Print the data exactly as written, but leave out each picture.

※ ※ ※

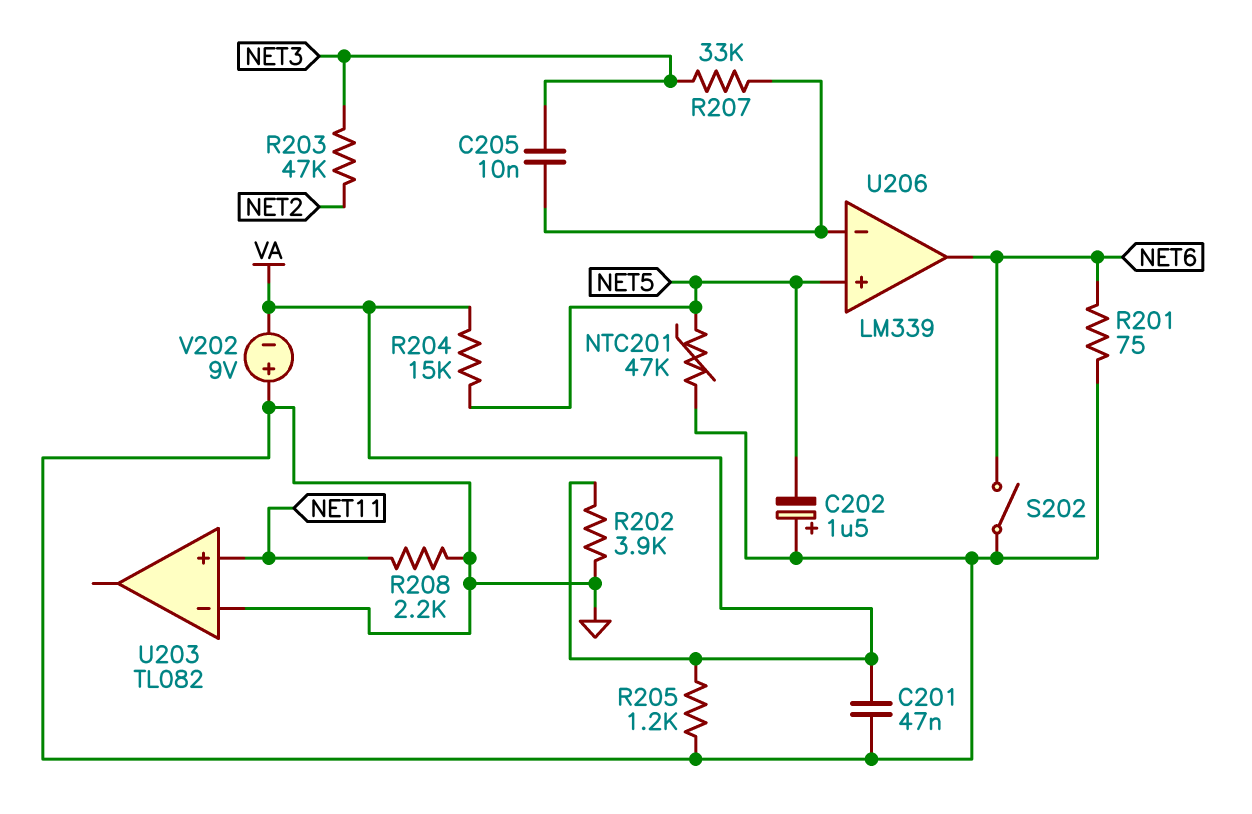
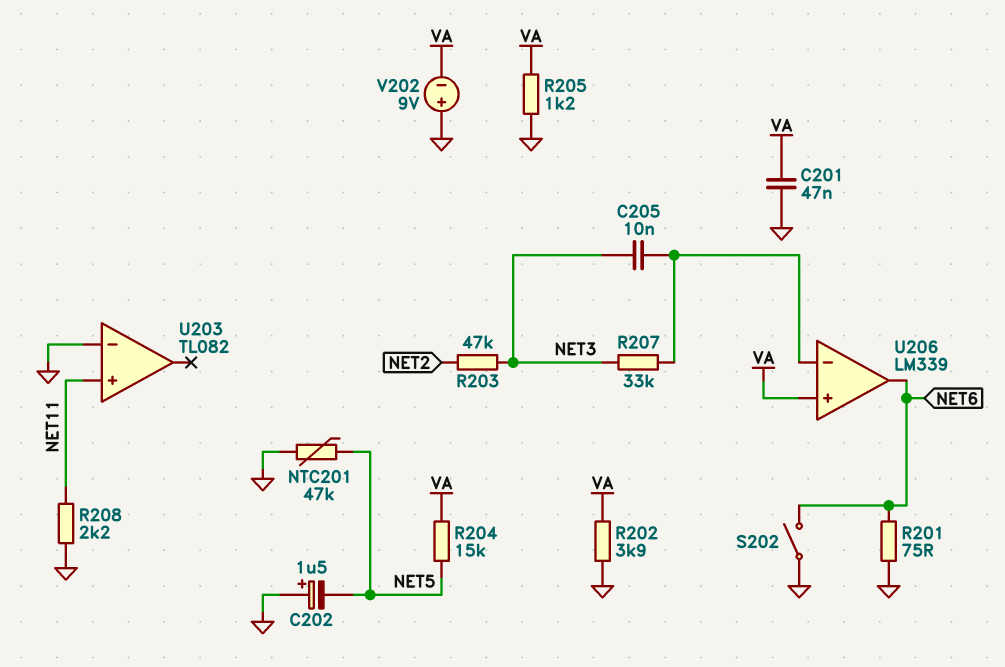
U206 pin in+: NET5 -> VA

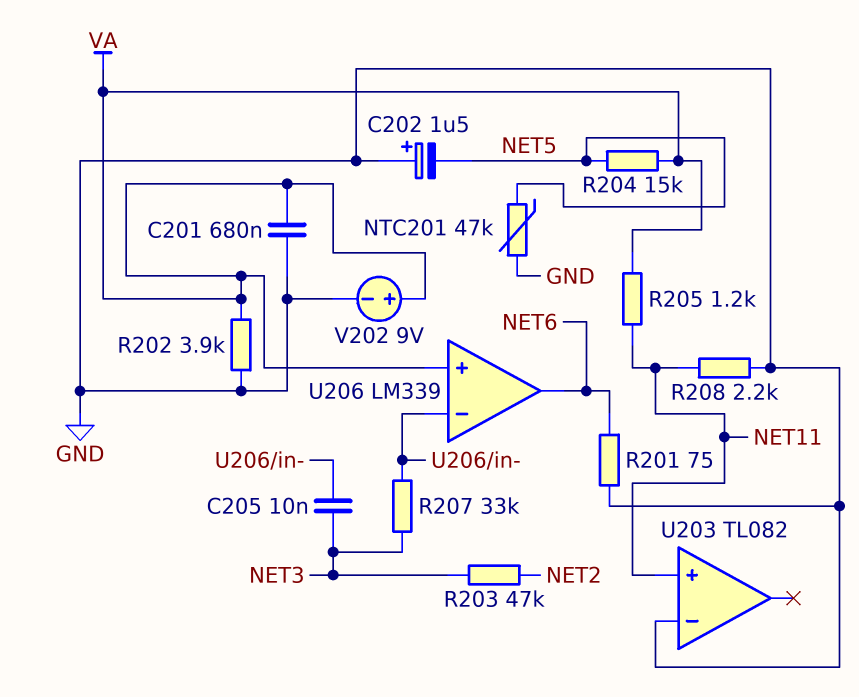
C201: 47nF (GND, VA) -> 680nF (GND, VA)
R205: 1.2k (GND, VA) -> 1.2k (NET11, VA)
S202: switch (GND, NET6) -> none
V202: 9V (plus GND, minus VA) -> 9V (plus VA, minus GND)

※ ※ ※

**RESPONSE TO THIS TASK**
U206 pin in+: NET5 -> VA

C201: 47nF (GND, VA) -> 680nF (GND, VA)
R205: 1.2k (GND, VA) -> 1.2k (NET11, VA)
S202: switch (GND, NET6) -> none
V202: 9V (plus GND, minus VA) -> 9V (plus VA, minus GND)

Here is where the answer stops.